**INFORMATION SHOWN:**
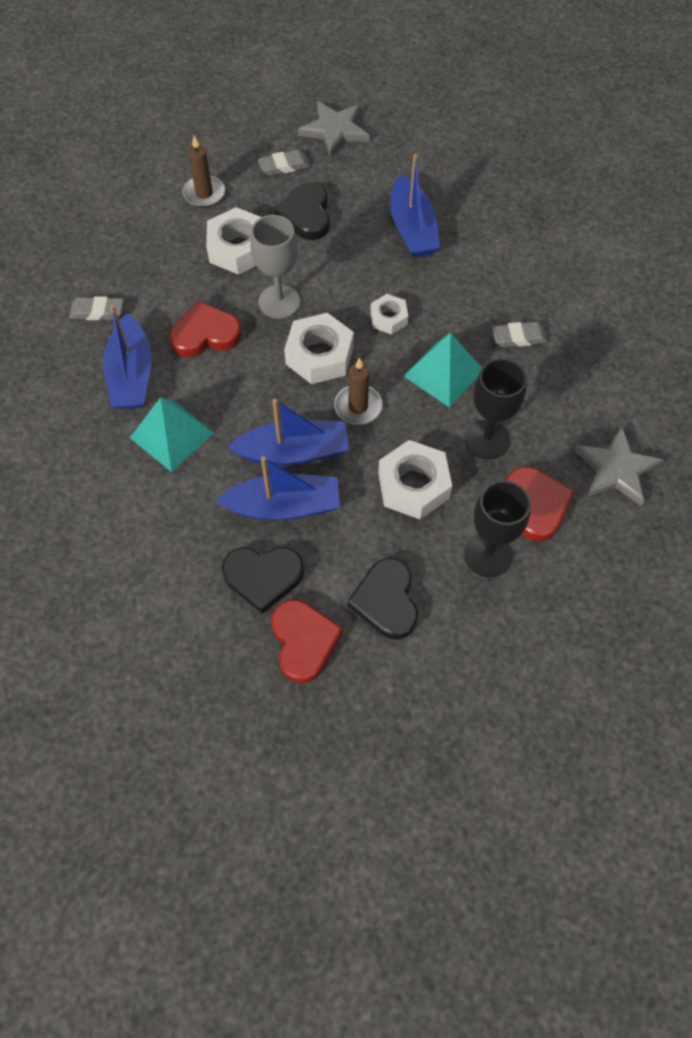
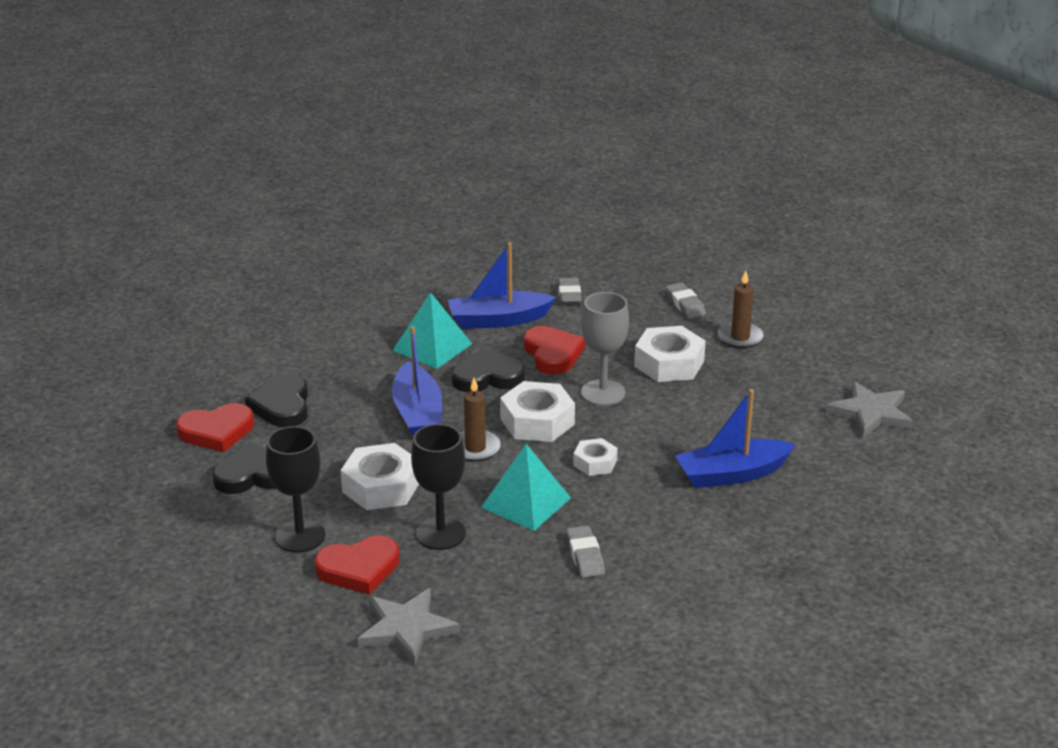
camera: 85 degrees right, 30 degrees down
(283, 506) = (356, 412): blue boat -> none
(284, 166) = (799, 383): grey eraser -> grey eraser (685, 304)
(306, 215) = (729, 401): black heart -> black heart (487, 377)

**ASSIGNMENT:**
Please print the data above once more, exactly as it appears, with no pictures.

**RESULT OF THE EXERCISE:**
camera: 85 degrees right, 30 degrees down
(283, 506) = (356, 412): blue boat -> none
(284, 166) = (799, 383): grey eraser -> grey eraser (685, 304)
(306, 215) = (729, 401): black heart -> black heart (487, 377)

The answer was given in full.